How to complete this task — Write out exactly the lines from the one containing "none -> tan brick F7:H7 level 2" to the end of the material, both ends included, and nothing else. Leave pictures out.

──────── Study material

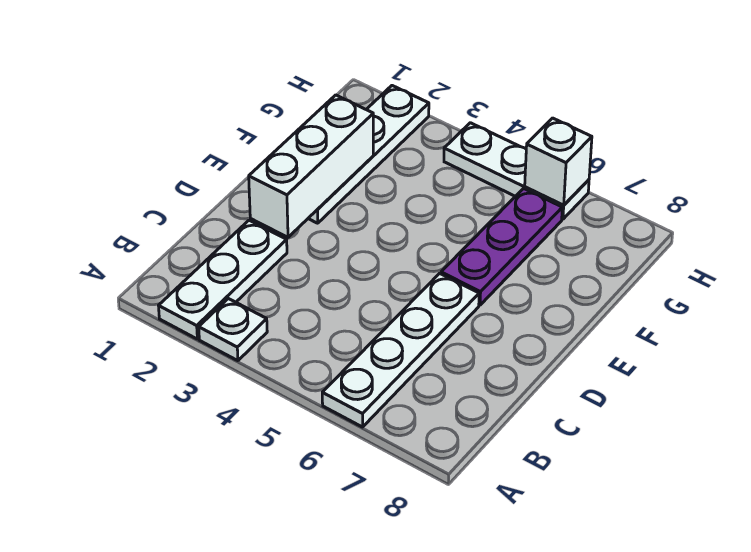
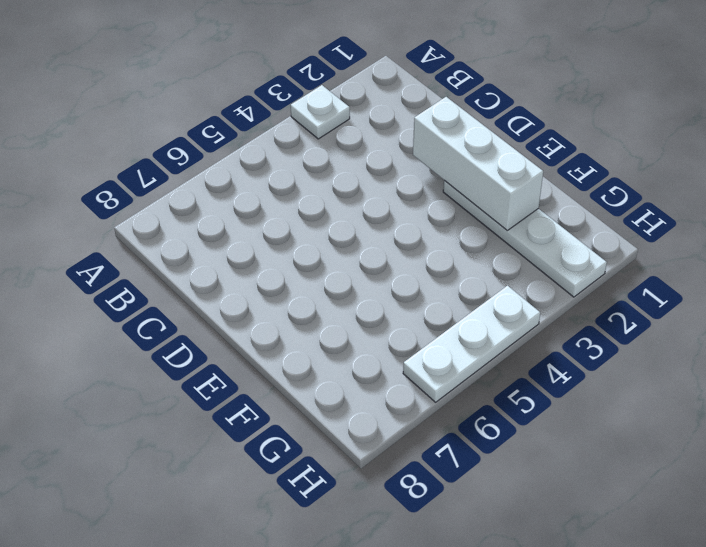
none -> white plate A2:C2 level 1
none -> white plate A6:D6 level 1

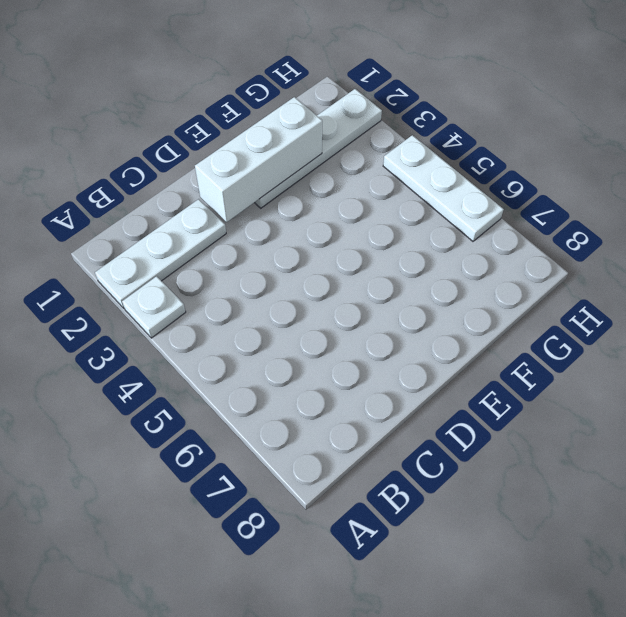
none -> white plate A6:D6 level 1
none -> purple plate E6:G6 level 1

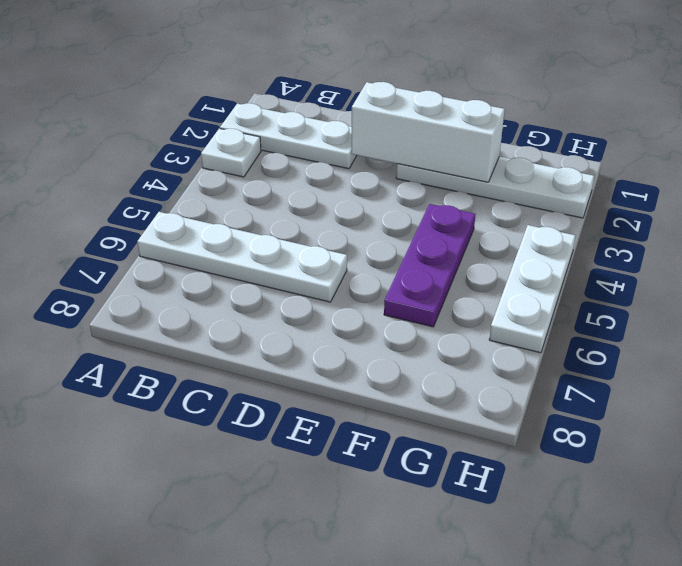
purple plate F4:F6 level 1 -> purple plate E6:G6 level 1
none -> white brick H6 level 2

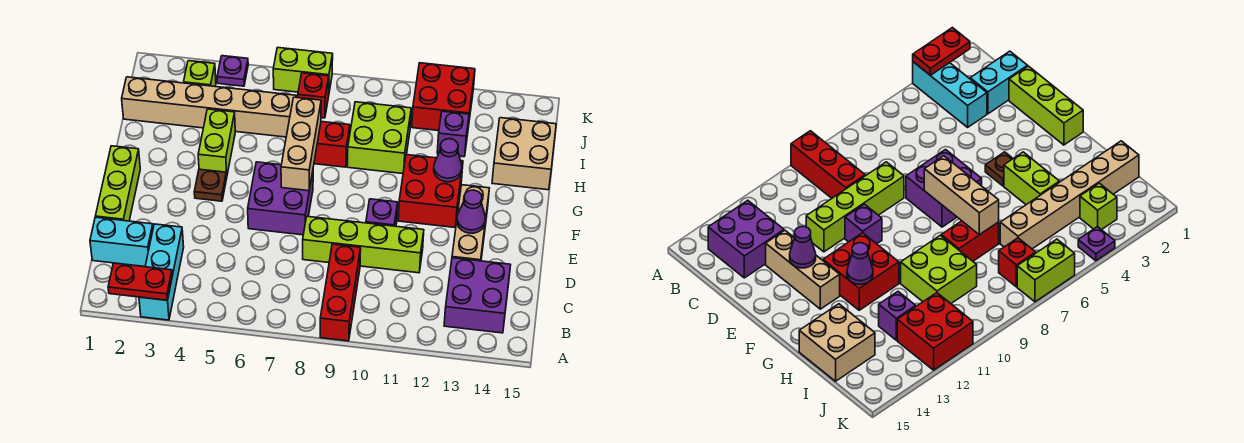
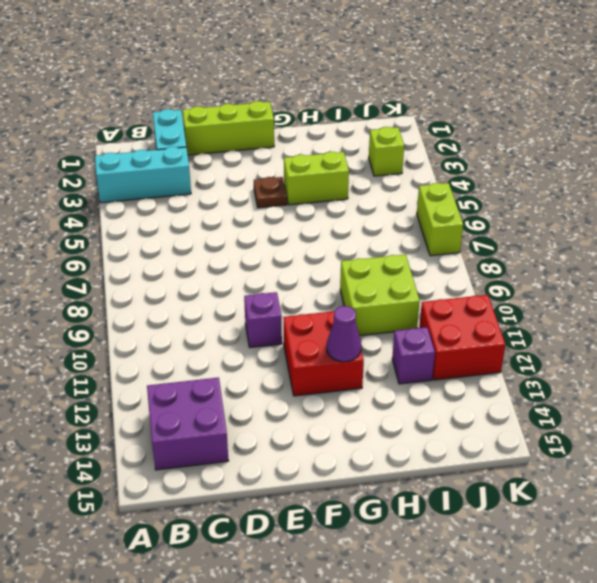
none -> red brick A9:C9 level 1
none -> lime brick D8:D11 level 1
none -> tan brick D13:F13 level 1

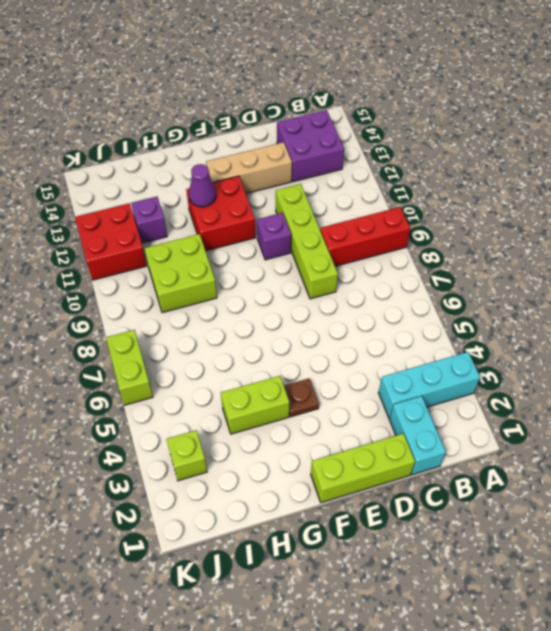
none -> purple brick E6:F7 level 1
none -> red brick H7:H8 level 1
none -> tan brick H14:I15 level 1

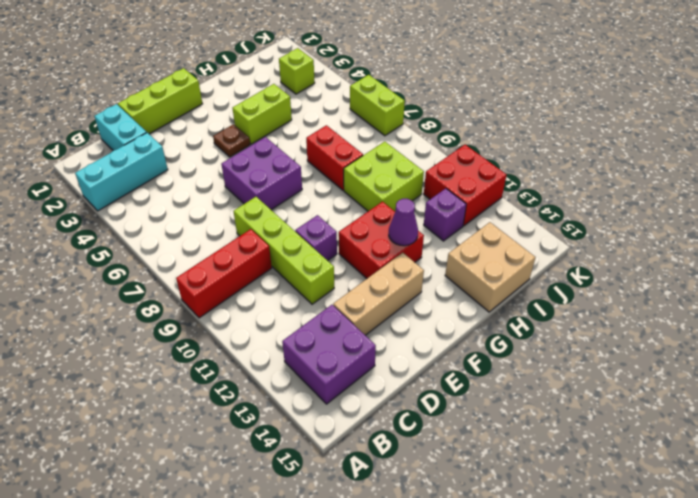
none -> tan brick I1:I6 level 1
none -> red brick J7 level 1
none -> purple plate K4 level 1

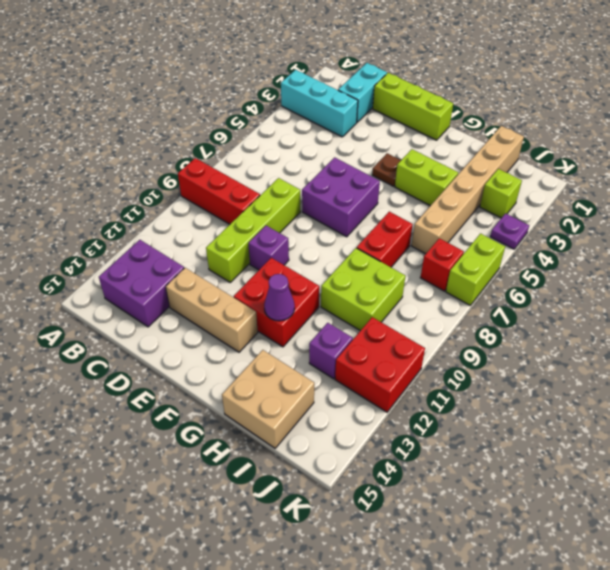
none -> red plate A2:A3 level 2
none -> purple cone E13 level 2
none -> tan brick F7:H7 level 2

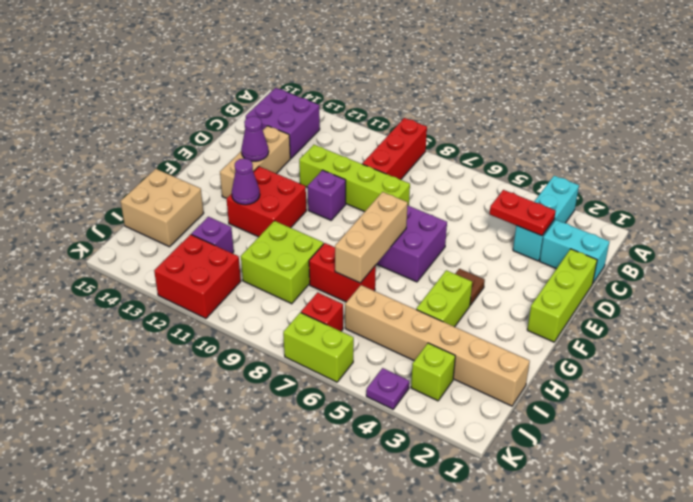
red plate C3:C4 level 2 -> red plate A2:A3 level 2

────────────────

Reply —
none -> tan brick F7:H7 level 2

red plate C3:C4 level 2 -> red plate A2:A3 level 2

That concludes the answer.